Set task. Pick out every line of the material that contains the string "ottava", matching case, and copy each one.

Extracted records
————
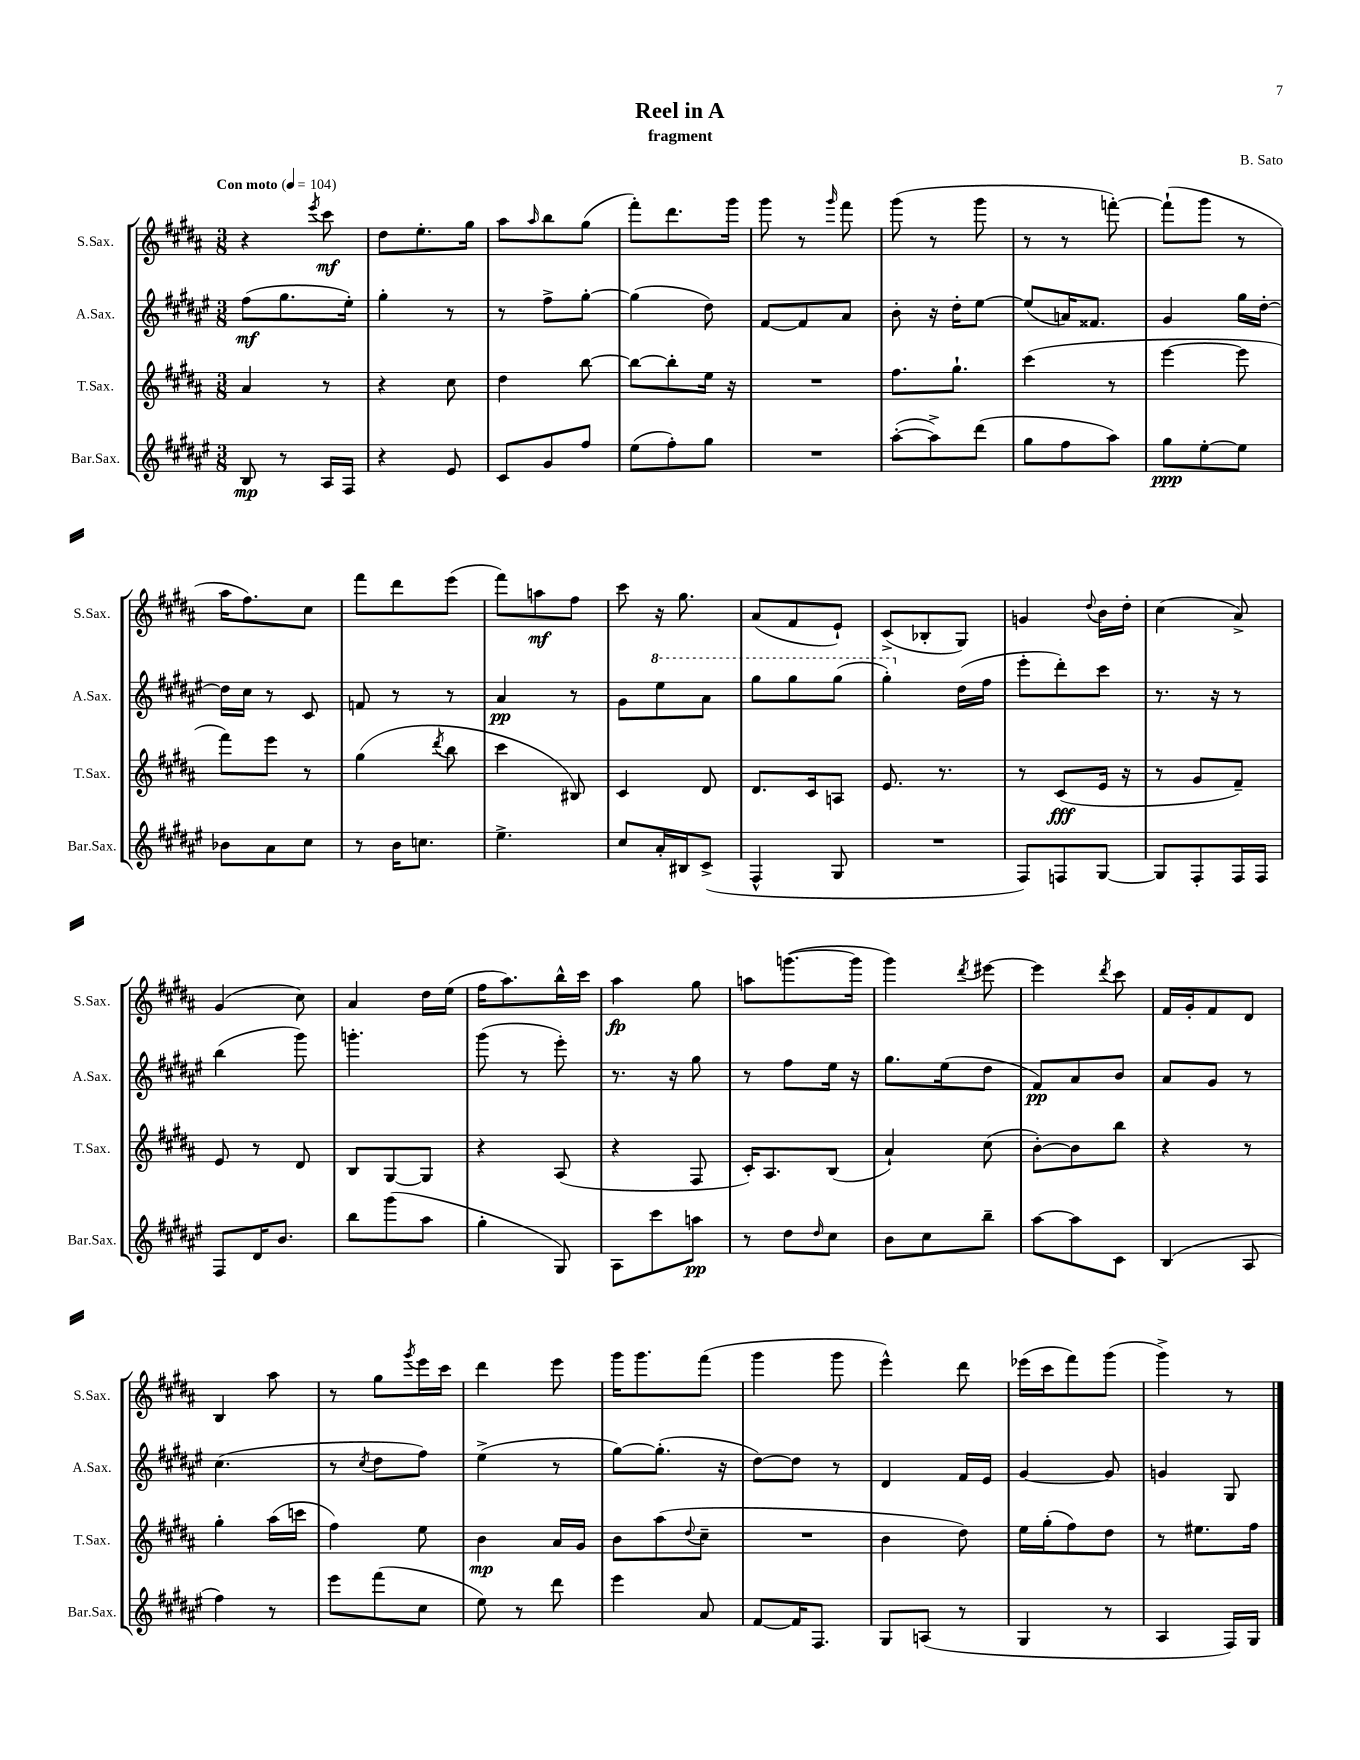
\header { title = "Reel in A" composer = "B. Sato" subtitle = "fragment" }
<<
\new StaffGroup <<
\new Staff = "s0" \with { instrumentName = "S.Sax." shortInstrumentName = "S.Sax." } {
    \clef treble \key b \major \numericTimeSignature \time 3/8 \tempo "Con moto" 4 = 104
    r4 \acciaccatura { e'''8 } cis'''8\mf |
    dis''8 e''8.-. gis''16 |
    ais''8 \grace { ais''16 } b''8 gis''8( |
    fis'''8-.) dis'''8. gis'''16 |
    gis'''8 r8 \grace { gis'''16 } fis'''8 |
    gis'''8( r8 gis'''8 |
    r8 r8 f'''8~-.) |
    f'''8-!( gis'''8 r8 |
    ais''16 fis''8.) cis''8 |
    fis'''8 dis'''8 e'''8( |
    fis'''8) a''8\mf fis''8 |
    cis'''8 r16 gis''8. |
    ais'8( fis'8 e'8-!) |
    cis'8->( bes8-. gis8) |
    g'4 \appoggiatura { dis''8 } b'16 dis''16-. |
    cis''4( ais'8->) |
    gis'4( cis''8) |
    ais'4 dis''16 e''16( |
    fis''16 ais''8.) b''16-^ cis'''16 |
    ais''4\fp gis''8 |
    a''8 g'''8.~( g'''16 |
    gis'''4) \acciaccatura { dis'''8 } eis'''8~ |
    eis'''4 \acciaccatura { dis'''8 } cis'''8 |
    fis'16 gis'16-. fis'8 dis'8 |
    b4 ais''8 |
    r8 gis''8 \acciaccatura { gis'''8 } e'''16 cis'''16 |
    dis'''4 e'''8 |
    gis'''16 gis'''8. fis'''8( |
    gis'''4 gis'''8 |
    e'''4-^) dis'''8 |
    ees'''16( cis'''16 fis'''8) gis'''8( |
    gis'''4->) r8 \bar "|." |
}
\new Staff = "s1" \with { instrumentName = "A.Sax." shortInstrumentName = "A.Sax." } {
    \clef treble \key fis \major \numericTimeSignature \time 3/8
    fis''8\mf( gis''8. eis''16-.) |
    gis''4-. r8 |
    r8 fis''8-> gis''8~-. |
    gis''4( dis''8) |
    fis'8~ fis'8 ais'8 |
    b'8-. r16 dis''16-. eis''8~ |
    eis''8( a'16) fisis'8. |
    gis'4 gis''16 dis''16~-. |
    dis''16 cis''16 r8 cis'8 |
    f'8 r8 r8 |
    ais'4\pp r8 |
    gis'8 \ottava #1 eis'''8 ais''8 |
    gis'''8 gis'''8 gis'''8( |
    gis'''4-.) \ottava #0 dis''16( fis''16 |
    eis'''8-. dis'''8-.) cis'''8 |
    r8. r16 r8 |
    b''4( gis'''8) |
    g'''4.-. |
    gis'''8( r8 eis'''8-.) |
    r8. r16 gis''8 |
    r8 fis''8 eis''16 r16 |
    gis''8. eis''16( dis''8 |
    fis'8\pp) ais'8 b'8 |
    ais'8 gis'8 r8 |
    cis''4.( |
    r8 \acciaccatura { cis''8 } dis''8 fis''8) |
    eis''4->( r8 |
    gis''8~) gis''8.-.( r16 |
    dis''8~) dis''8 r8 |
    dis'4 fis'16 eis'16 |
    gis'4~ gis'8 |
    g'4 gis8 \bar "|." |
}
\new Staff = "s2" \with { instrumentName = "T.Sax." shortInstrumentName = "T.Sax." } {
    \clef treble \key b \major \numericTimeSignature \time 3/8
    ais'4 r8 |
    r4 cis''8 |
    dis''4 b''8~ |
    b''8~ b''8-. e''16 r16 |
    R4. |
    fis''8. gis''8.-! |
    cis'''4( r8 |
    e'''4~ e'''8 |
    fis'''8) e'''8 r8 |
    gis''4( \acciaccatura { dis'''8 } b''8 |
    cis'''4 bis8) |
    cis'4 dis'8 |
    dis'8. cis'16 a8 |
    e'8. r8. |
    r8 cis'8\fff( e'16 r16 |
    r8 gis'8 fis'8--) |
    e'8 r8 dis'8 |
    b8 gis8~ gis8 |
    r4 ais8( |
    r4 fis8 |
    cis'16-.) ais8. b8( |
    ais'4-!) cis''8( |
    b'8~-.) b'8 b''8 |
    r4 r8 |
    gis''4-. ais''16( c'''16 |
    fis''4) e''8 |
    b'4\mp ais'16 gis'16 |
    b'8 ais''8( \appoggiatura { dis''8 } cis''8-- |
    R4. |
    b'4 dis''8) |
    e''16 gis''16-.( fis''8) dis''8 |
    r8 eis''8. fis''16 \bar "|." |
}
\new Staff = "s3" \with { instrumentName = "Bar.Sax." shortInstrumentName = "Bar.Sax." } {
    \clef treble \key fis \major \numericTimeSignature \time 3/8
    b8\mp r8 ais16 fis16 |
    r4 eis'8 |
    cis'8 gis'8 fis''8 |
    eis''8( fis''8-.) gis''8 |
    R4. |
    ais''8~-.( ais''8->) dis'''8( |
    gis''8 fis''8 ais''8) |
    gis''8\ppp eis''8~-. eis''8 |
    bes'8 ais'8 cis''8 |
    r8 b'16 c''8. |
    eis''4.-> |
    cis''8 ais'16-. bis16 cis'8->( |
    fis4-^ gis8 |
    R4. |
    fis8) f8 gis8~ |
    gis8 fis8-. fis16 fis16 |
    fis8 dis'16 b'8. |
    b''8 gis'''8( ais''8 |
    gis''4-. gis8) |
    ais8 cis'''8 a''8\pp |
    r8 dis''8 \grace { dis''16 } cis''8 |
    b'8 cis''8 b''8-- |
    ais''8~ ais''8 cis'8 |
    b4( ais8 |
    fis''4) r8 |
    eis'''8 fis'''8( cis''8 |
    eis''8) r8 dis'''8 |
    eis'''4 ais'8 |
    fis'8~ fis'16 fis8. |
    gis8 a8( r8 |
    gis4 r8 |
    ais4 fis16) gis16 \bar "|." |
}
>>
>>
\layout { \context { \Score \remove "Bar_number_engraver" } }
————
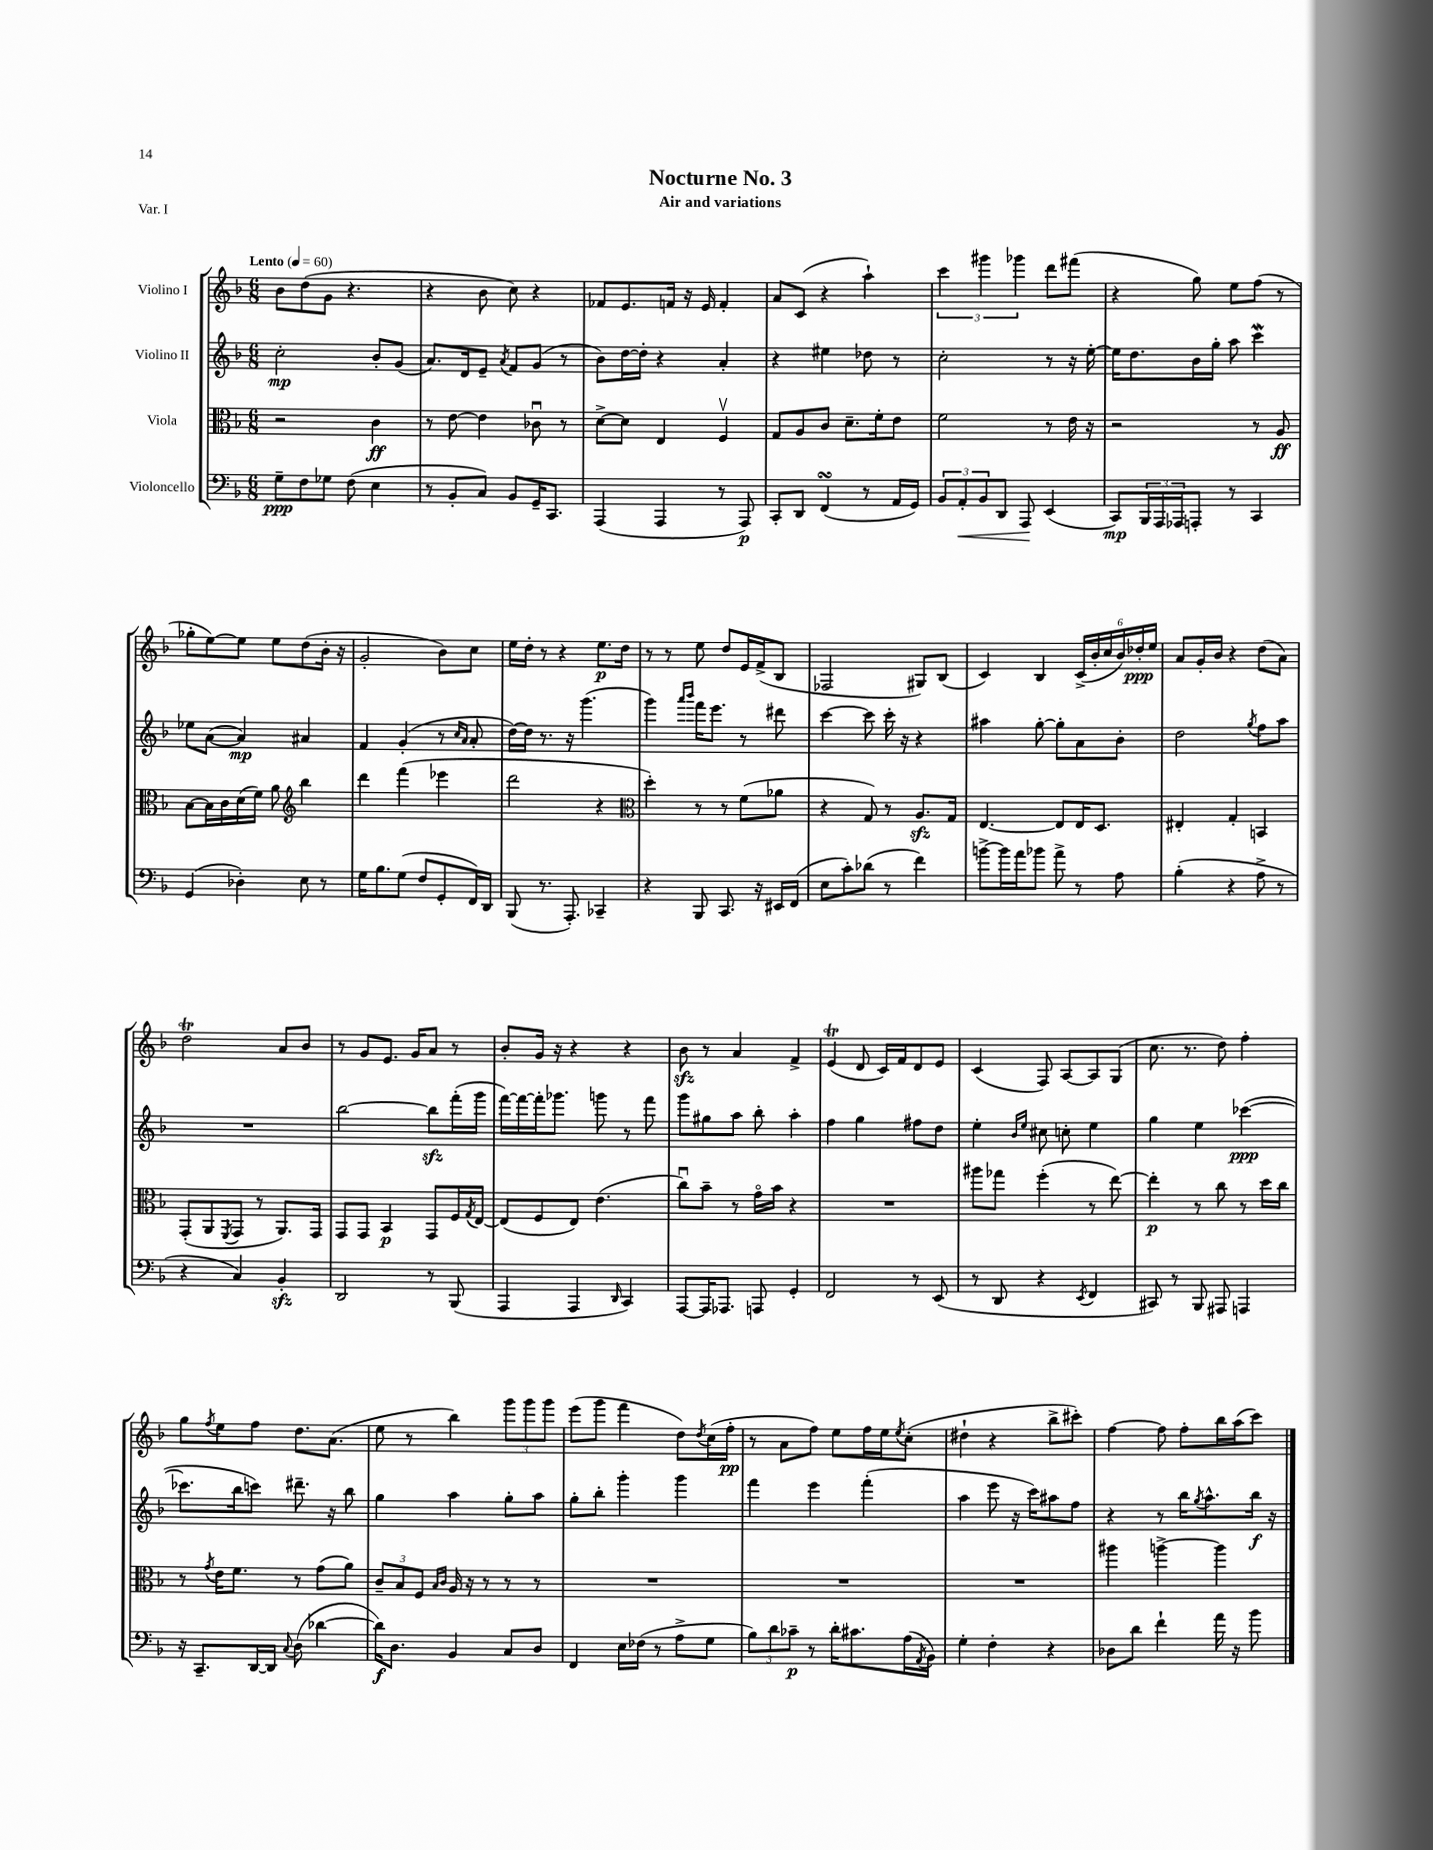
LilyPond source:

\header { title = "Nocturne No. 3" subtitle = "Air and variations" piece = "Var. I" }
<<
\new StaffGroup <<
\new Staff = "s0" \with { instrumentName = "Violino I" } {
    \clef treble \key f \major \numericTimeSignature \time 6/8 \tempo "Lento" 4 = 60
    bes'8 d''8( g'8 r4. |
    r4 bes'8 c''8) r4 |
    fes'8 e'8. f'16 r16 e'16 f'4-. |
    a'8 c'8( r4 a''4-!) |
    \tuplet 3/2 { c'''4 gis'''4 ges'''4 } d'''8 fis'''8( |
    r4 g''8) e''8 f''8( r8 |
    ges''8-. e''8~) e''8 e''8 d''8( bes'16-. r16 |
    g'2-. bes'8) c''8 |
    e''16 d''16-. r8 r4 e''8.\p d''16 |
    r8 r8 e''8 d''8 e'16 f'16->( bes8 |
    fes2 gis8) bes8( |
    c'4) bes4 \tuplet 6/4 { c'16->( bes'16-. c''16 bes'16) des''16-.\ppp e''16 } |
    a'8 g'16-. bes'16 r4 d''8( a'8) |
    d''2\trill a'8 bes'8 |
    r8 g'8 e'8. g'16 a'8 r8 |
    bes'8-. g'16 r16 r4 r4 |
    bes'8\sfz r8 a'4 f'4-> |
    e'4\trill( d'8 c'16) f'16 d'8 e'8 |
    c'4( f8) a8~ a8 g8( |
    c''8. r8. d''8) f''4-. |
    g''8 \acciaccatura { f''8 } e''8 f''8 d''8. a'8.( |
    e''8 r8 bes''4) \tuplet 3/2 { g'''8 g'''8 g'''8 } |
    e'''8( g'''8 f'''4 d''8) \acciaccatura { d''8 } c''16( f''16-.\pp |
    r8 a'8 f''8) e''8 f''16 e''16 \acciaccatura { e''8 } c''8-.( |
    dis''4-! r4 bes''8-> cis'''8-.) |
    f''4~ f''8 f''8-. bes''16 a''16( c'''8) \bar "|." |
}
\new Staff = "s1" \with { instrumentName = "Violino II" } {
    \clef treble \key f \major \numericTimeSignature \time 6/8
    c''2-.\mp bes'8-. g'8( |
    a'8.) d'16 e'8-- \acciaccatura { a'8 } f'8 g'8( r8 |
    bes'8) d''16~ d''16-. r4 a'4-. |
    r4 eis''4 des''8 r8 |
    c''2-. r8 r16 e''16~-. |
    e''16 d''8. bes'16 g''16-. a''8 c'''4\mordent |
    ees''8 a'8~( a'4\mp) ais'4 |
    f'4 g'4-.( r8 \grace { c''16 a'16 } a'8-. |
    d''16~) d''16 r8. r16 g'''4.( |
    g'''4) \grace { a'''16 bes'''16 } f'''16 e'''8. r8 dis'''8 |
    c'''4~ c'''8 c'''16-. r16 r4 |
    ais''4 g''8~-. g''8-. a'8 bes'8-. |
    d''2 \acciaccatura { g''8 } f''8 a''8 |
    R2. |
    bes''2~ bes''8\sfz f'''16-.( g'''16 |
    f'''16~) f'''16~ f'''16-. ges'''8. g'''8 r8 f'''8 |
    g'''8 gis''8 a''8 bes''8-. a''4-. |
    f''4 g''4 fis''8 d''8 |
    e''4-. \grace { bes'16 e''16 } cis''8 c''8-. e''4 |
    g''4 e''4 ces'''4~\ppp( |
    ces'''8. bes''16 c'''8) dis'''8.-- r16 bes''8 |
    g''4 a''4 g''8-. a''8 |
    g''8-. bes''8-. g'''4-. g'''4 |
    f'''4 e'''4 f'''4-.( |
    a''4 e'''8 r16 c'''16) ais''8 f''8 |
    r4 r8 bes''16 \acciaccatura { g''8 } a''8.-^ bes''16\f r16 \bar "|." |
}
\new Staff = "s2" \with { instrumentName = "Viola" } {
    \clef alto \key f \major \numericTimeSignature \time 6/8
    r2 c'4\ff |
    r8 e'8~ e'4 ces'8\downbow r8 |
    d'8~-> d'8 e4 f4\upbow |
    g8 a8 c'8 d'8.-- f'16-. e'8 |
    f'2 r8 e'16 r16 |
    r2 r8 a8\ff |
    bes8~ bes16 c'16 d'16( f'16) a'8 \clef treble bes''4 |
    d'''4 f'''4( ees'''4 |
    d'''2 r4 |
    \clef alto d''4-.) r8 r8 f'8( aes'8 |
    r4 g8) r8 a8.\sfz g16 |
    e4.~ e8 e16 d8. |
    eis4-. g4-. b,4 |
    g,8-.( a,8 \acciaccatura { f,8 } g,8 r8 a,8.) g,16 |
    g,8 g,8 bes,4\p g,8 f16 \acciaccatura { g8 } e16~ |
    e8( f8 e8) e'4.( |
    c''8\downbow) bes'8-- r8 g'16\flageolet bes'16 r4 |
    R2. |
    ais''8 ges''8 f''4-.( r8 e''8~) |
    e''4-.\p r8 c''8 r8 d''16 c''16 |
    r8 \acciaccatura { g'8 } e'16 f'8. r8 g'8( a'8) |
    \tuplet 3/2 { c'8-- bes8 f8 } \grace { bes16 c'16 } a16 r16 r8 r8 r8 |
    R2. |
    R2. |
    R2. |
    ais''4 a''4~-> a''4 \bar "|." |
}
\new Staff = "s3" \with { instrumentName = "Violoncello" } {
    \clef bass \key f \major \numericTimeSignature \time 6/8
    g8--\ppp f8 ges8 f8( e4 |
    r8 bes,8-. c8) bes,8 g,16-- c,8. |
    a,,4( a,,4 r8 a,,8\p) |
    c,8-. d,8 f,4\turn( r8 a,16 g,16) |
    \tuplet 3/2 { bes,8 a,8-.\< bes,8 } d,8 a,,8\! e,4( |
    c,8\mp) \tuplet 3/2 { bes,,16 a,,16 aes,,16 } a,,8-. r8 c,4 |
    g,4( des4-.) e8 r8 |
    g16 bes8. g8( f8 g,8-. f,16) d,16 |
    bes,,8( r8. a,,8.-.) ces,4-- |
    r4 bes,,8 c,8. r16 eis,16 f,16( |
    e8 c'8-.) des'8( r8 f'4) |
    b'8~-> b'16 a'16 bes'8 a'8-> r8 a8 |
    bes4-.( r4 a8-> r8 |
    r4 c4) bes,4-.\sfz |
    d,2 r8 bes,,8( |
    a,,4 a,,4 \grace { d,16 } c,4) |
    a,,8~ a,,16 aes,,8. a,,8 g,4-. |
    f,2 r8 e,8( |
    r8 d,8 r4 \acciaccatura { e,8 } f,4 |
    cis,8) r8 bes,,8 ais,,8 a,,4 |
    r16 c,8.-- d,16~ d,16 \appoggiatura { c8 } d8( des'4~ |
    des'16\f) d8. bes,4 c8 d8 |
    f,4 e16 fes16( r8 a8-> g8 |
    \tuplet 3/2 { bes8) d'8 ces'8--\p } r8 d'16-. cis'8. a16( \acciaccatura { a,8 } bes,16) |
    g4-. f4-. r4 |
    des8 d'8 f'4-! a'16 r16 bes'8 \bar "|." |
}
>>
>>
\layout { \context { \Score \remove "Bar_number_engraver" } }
————
Task answer.
    gis'8 \ottava #1 eis'''8 ais''8 |
    gis'''4-.) \ottava #0 dis''16( fis''16 |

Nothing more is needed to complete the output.